Extracted data entries
□ □ □
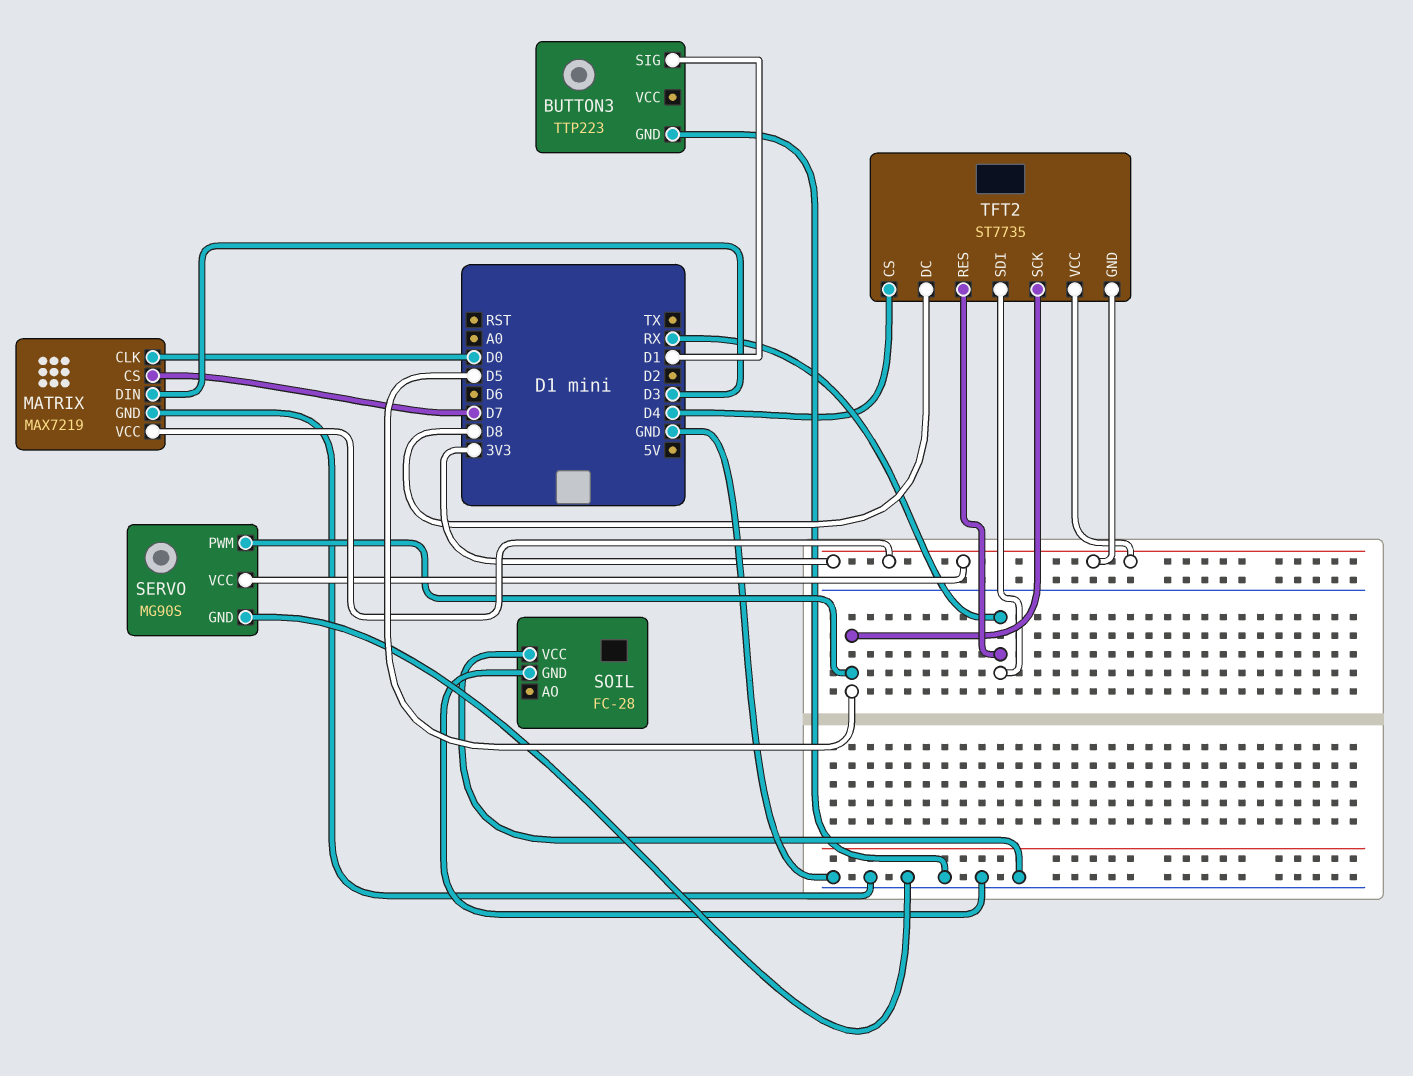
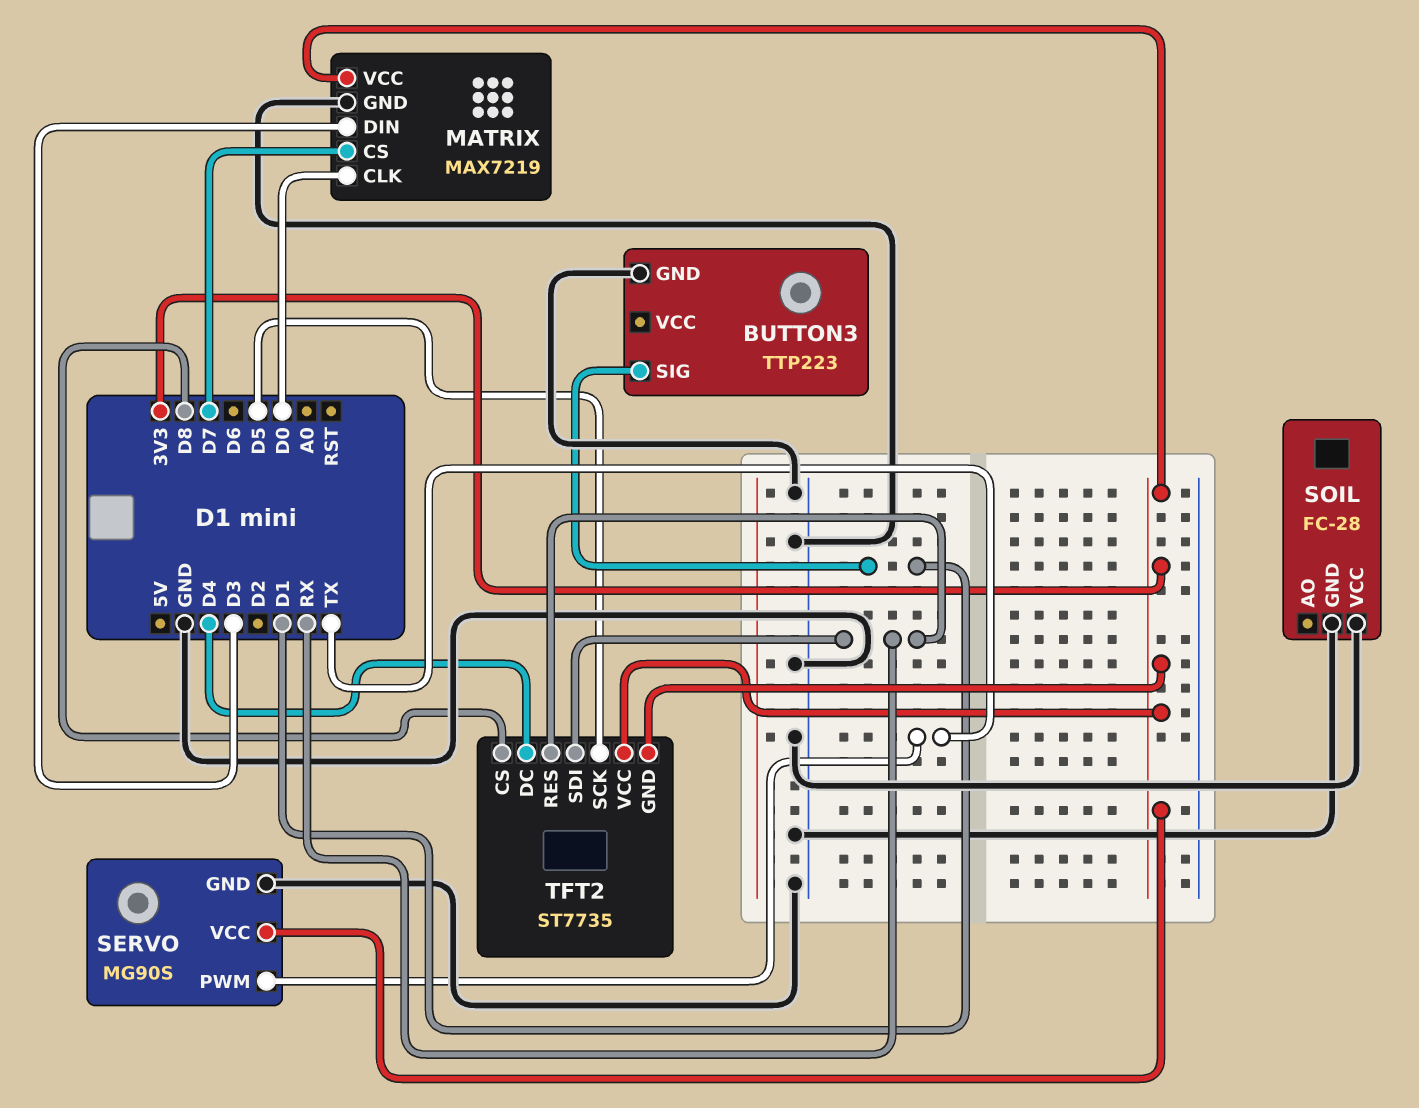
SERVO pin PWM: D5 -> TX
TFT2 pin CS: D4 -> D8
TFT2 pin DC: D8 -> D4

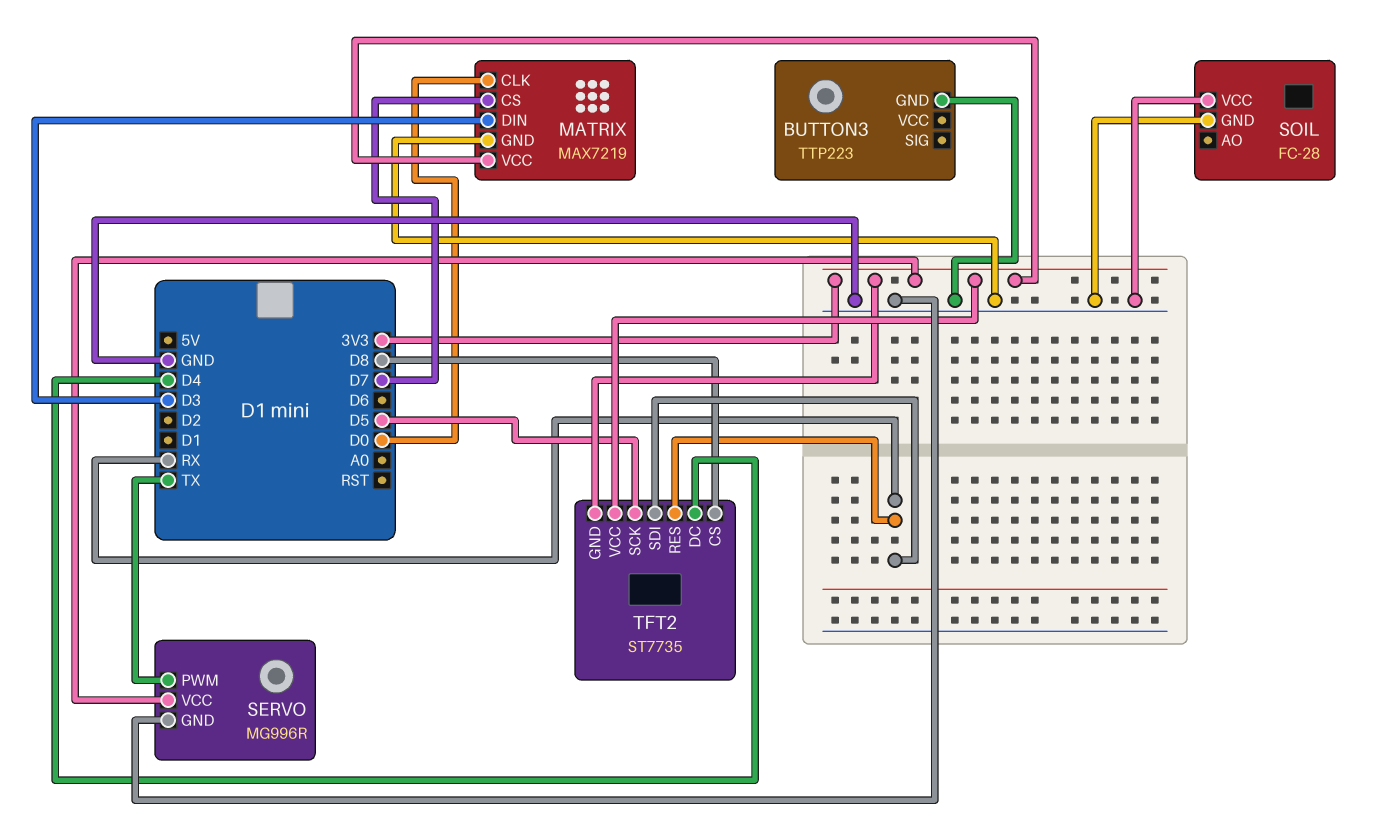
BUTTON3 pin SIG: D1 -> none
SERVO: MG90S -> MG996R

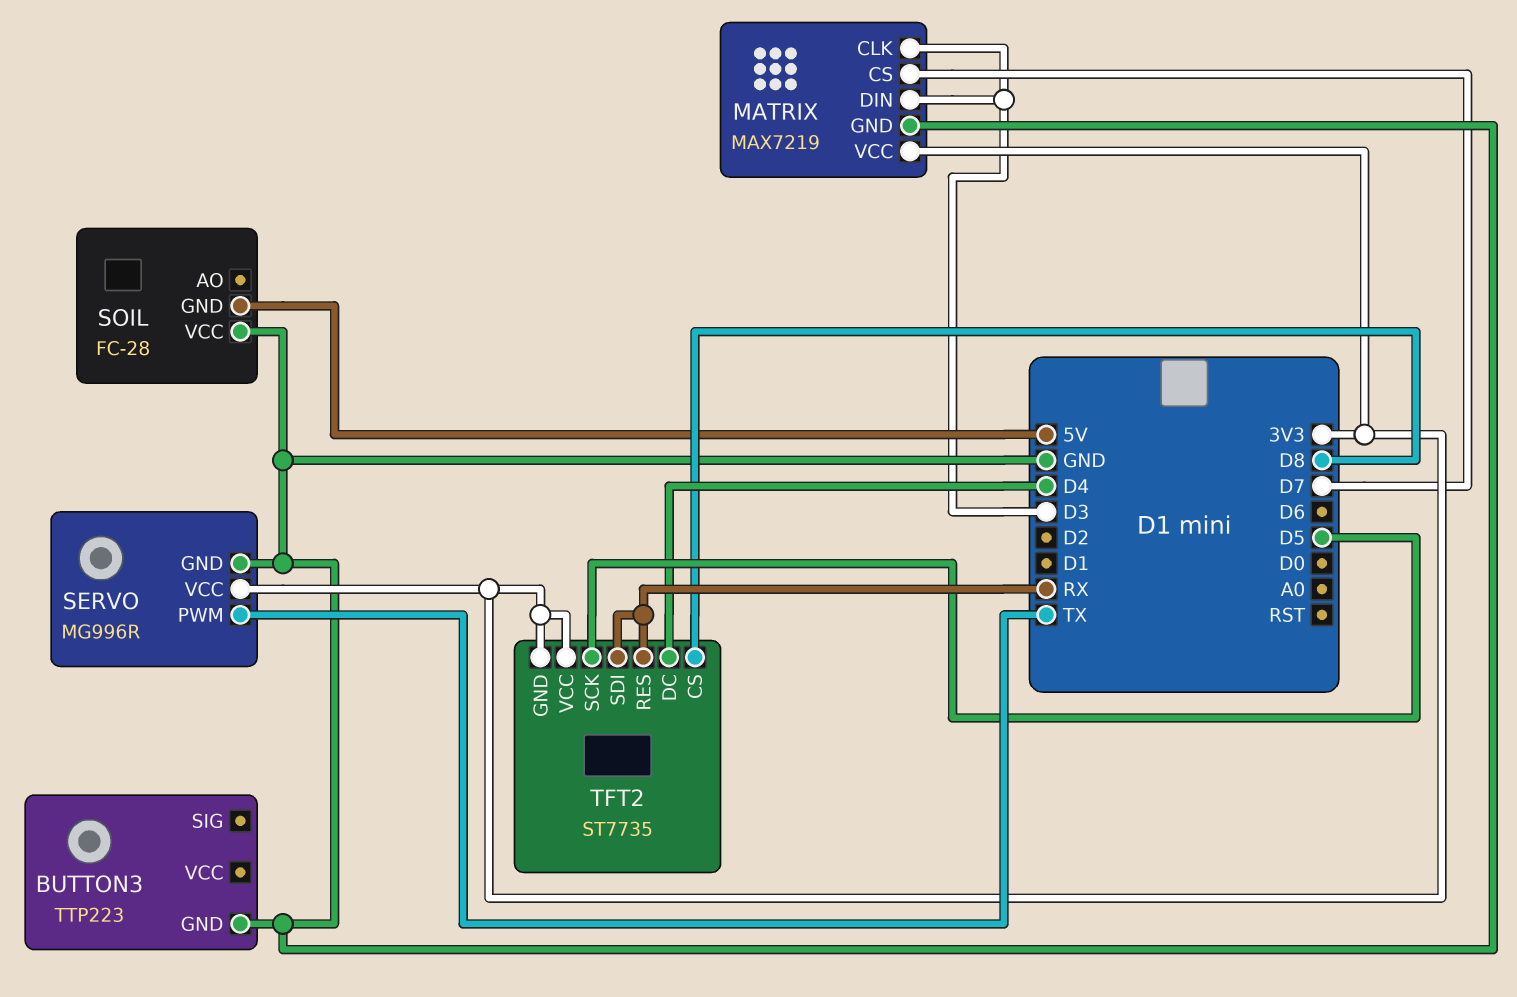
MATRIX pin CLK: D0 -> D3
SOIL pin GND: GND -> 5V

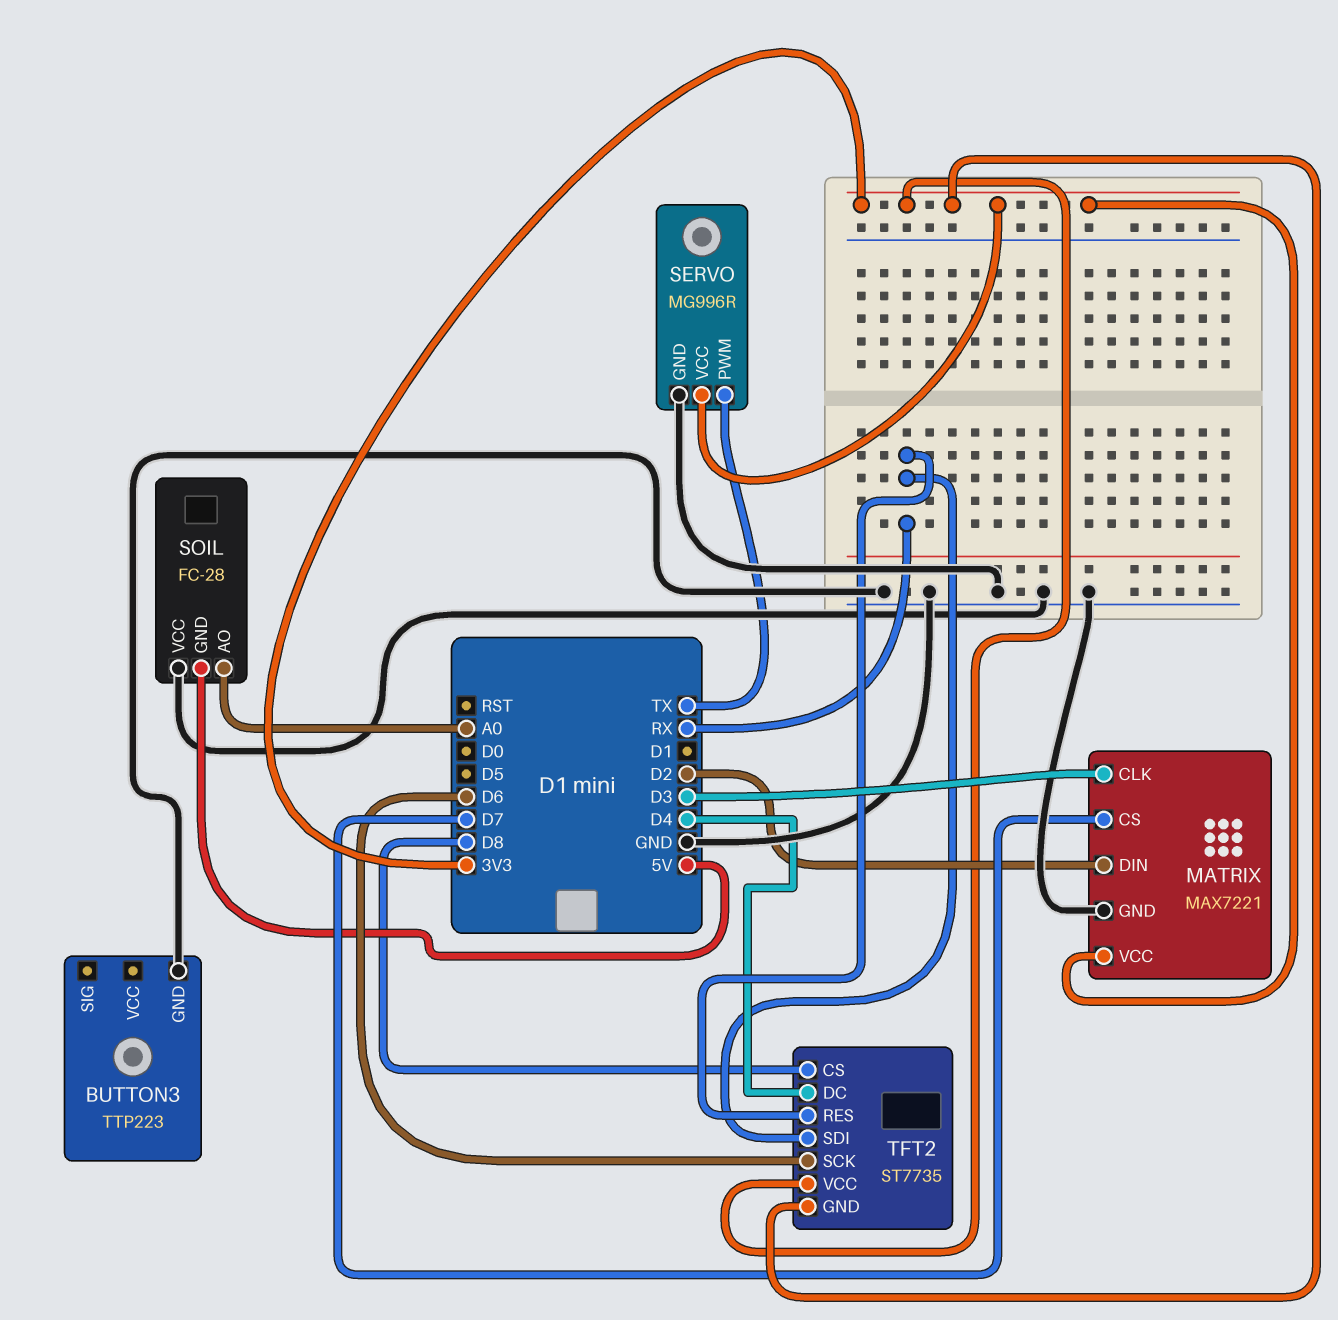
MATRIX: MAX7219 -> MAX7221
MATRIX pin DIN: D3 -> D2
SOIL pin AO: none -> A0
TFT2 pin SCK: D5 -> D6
□ □ □
Exercise directions: Write out the data above exactly as it appears, but without any image.

Written answer:
SERVO pin PWM: D5 -> TX
TFT2 pin CS: D4 -> D8
TFT2 pin DC: D8 -> D4

BUTTON3 pin SIG: D1 -> none
SERVO: MG90S -> MG996R

MATRIX pin CLK: D0 -> D3
SOIL pin GND: GND -> 5V

MATRIX: MAX7219 -> MAX7221
MATRIX pin DIN: D3 -> D2
SOIL pin AO: none -> A0
TFT2 pin SCK: D5 -> D6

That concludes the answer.